## Assigned task:
Among the entries that follow, find the lines containing the string "schottky" and copy them.

## Data shown:
________
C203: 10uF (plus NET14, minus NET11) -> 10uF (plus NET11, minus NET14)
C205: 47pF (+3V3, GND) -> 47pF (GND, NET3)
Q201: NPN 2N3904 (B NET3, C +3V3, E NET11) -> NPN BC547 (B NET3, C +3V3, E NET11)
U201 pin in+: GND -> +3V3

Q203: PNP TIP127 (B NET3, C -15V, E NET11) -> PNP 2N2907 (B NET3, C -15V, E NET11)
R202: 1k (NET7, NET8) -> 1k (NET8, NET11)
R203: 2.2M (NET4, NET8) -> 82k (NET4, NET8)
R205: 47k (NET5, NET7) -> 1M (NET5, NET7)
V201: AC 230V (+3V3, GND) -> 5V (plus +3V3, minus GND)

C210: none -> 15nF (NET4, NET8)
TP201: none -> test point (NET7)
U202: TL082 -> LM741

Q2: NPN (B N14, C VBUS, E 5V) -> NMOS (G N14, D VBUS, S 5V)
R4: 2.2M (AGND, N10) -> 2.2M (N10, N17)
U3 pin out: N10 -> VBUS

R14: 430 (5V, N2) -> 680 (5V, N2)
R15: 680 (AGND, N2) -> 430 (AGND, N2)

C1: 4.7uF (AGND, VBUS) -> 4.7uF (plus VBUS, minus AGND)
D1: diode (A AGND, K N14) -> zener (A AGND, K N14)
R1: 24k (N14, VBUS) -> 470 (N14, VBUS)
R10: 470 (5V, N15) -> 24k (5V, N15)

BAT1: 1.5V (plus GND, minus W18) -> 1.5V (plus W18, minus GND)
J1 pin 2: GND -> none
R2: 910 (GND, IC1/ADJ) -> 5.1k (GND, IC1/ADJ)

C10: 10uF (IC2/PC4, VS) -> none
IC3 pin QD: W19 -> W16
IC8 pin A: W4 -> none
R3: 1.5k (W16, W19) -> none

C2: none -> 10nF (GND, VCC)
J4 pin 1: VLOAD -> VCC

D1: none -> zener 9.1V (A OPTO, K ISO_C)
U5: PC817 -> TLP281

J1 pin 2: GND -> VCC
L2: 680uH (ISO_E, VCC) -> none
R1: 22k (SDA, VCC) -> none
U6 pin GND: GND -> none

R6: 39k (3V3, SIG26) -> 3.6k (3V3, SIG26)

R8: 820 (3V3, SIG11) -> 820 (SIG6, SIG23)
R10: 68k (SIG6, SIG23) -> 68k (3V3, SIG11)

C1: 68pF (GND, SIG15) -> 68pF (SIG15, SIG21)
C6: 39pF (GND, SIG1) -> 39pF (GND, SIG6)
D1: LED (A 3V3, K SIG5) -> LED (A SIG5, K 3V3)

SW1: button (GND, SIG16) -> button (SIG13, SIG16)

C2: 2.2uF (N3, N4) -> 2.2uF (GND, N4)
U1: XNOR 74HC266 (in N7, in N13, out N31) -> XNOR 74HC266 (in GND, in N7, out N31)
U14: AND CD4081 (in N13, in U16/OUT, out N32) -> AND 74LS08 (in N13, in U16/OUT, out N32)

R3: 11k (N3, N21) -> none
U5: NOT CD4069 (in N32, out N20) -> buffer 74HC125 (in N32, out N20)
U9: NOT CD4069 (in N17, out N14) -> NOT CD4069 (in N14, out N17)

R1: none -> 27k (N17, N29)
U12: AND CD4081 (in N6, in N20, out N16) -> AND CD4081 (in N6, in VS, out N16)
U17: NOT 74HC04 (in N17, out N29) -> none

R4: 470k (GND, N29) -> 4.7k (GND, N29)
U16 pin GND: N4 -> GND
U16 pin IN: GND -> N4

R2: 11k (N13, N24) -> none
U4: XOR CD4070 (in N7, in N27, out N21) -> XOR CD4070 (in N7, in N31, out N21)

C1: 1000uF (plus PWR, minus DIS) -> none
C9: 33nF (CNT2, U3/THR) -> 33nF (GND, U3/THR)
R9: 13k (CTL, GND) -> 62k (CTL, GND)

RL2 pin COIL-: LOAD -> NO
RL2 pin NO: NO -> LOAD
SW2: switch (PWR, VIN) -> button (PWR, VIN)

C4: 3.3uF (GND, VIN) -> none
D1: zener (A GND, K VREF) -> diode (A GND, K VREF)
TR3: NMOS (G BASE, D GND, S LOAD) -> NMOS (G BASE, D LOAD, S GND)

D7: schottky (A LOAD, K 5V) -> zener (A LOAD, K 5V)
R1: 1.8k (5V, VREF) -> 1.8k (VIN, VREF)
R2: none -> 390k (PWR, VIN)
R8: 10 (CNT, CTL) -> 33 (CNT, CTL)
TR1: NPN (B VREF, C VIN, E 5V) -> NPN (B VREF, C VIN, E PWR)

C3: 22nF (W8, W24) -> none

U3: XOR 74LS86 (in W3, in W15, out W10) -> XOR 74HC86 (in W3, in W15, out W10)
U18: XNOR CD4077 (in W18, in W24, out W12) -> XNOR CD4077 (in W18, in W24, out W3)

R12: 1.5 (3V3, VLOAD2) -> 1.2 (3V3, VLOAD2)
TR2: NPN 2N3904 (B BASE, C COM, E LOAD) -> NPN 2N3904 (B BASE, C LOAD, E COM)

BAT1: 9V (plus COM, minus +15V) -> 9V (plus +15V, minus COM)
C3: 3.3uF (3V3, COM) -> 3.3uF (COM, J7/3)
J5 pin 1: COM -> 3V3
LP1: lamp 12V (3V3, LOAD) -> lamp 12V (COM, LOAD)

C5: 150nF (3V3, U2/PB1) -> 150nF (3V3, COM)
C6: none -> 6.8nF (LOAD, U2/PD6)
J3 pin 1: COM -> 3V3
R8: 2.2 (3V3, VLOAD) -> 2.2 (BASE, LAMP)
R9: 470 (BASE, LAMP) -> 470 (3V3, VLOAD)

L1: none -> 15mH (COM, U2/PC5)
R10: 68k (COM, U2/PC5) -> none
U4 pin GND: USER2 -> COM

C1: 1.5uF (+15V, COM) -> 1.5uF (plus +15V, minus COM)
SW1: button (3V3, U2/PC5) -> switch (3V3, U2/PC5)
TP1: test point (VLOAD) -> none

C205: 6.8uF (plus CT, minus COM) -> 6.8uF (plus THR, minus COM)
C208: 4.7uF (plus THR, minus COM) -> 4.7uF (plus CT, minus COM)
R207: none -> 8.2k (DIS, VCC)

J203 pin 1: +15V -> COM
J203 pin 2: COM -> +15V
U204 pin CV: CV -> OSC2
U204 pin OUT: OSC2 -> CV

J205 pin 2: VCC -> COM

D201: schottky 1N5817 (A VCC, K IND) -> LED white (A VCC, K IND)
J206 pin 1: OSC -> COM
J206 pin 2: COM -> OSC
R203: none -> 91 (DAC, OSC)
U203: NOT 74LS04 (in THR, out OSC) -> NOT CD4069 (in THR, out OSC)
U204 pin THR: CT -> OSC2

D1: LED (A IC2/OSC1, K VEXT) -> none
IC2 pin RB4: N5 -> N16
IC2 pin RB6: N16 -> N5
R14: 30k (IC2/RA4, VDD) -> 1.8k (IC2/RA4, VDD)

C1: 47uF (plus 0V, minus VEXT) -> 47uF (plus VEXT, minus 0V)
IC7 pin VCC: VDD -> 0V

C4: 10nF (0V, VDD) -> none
________
## Solution to this problem:
D7: schottky (A LOAD, K 5V) -> zener (A LOAD, K 5V)
D201: schottky 1N5817 (A VCC, K IND) -> LED white (A VCC, K IND)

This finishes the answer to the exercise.